Dataset section below:
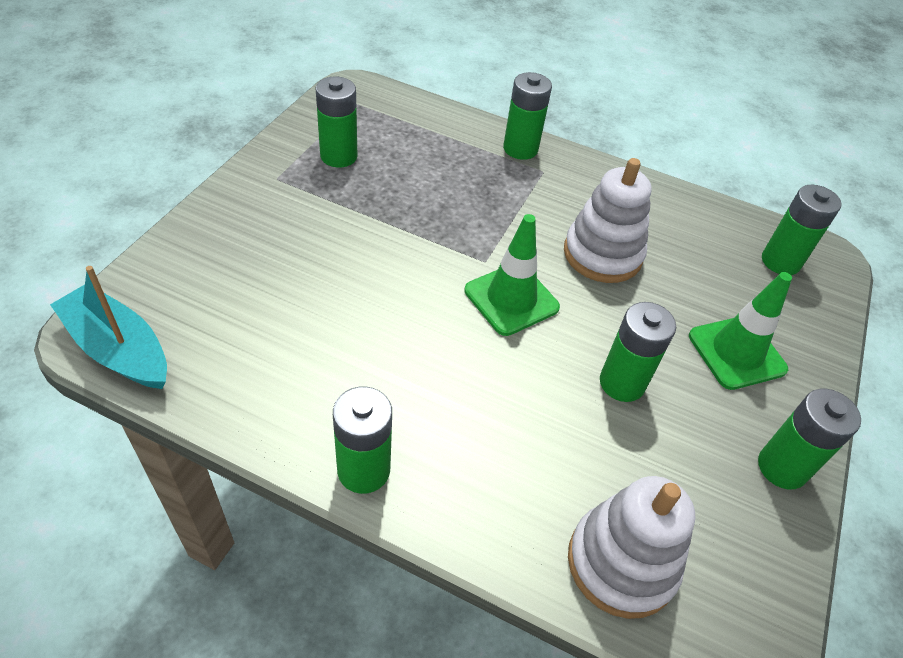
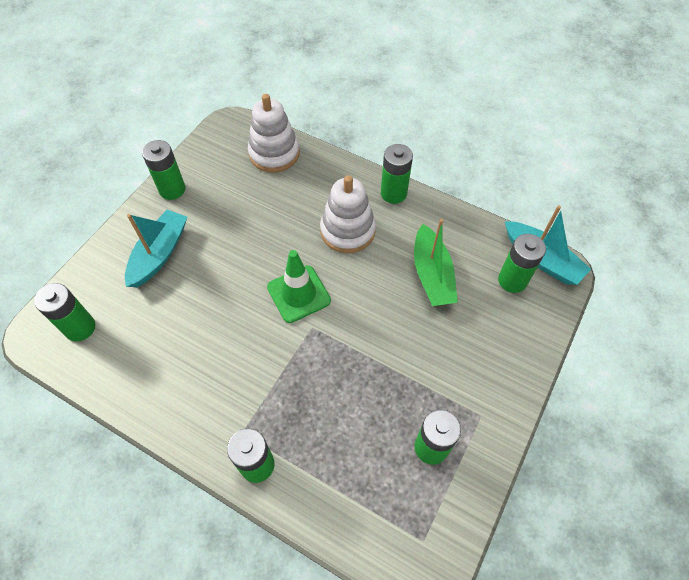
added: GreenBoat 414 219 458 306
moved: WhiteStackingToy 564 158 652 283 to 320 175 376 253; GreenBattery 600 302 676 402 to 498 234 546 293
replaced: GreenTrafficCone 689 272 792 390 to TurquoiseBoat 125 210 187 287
End of Dataset section.
What you need to do:
Write out, without alteration, the line that contains "moved: WhiteStackingToy 564" and all subsequent lines down to the end of the data above.

Answer:
moved: WhiteStackingToy 564 158 652 283 to 320 175 376 253; GreenBattery 600 302 676 402 to 498 234 546 293
replaced: GreenTrafficCone 689 272 792 390 to TurquoiseBoat 125 210 187 287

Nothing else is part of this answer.